**Exercise instructions:** Omitting the pictures, restate all of the entries below exactly.

##### Available records

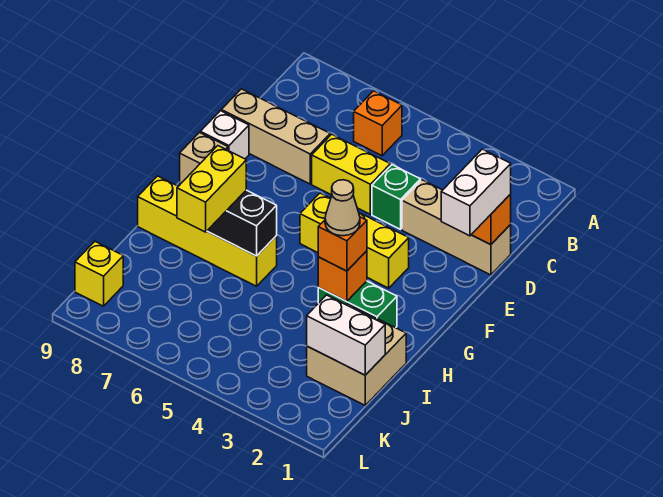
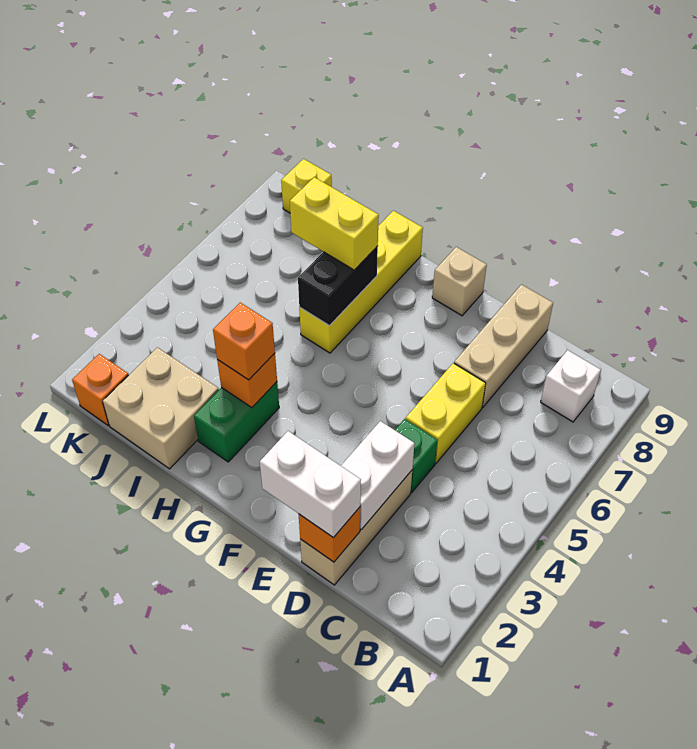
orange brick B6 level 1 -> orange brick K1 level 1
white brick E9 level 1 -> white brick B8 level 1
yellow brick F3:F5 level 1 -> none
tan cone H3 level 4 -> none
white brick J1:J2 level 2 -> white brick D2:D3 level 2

##########

**Exercise response:**
orange brick B6 level 1 -> orange brick K1 level 1
white brick E9 level 1 -> white brick B8 level 1
yellow brick F3:F5 level 1 -> none
tan cone H3 level 4 -> none
white brick J1:J2 level 2 -> white brick D2:D3 level 2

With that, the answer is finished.